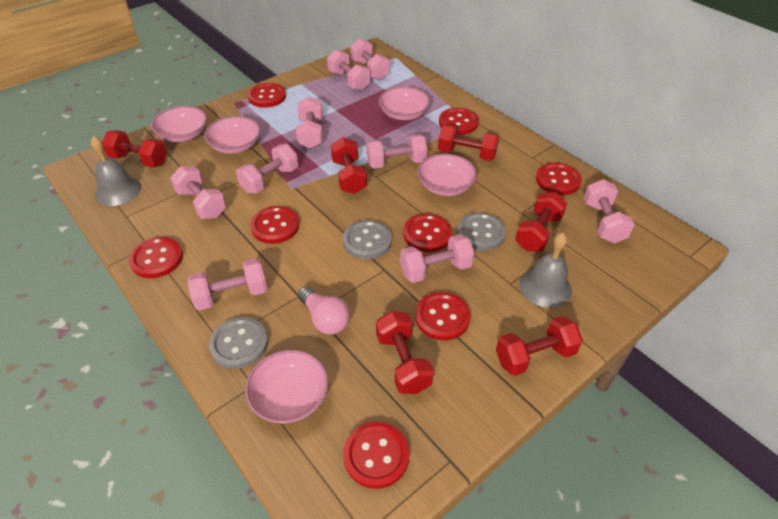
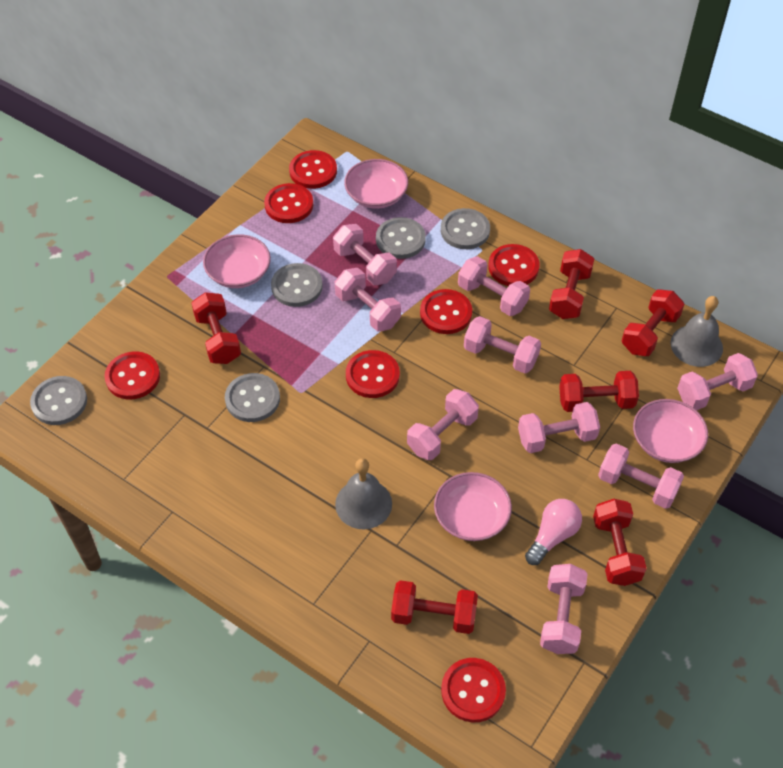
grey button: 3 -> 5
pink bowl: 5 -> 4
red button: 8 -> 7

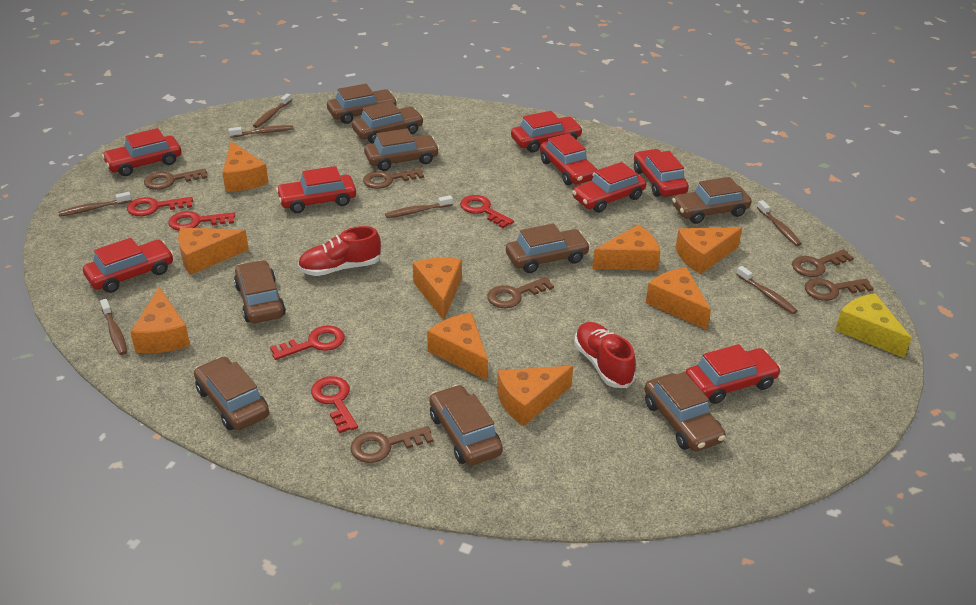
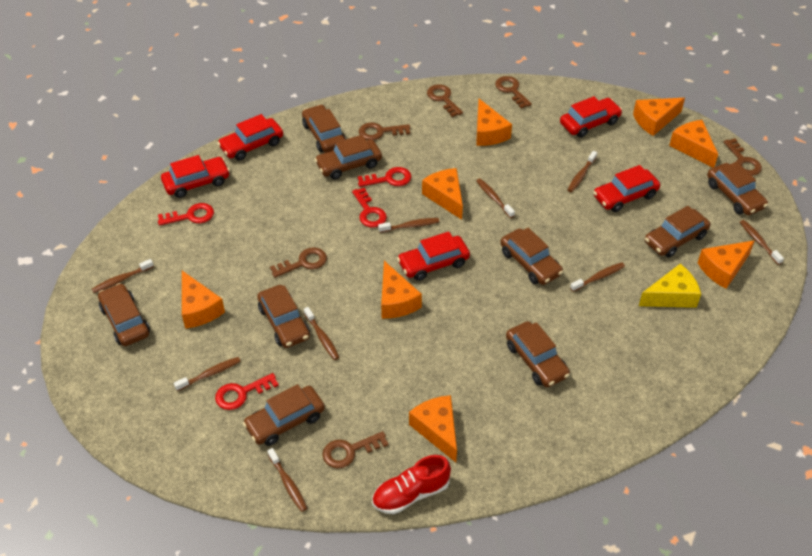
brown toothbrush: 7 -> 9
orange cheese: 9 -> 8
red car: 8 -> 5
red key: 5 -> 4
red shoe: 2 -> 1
● ● ● ● ●
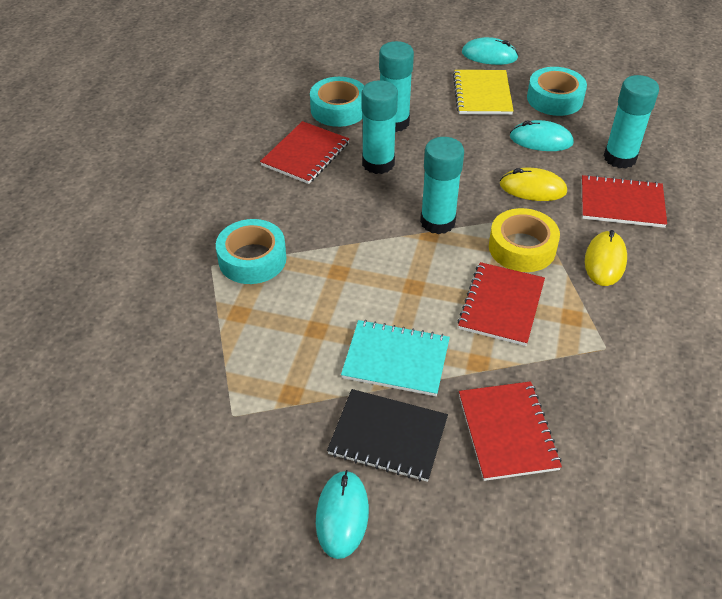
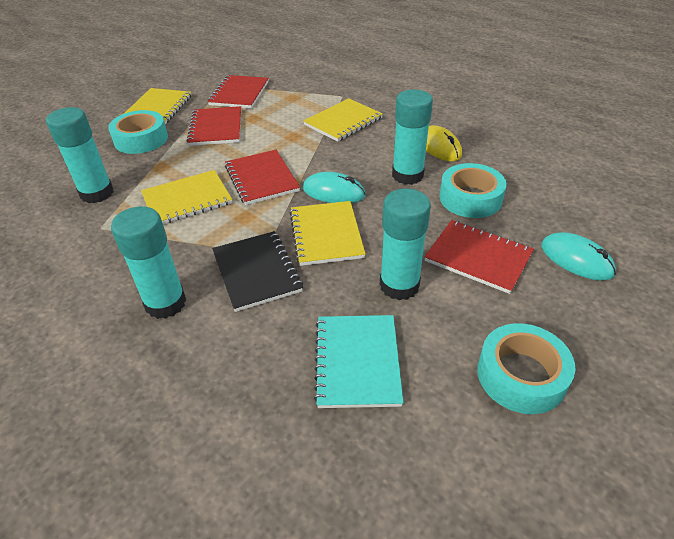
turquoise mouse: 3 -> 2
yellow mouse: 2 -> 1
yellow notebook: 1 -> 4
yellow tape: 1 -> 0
● ● ● ● ●
What you are asked to do: Each line in the listing above from the one containing "turquoise mouse: 3 -> 2" through the one containing "yellow tape: 1 -> 0" should be repeated exactly, and no other line.

Answer:
turquoise mouse: 3 -> 2
yellow mouse: 2 -> 1
yellow notebook: 1 -> 4
yellow tape: 1 -> 0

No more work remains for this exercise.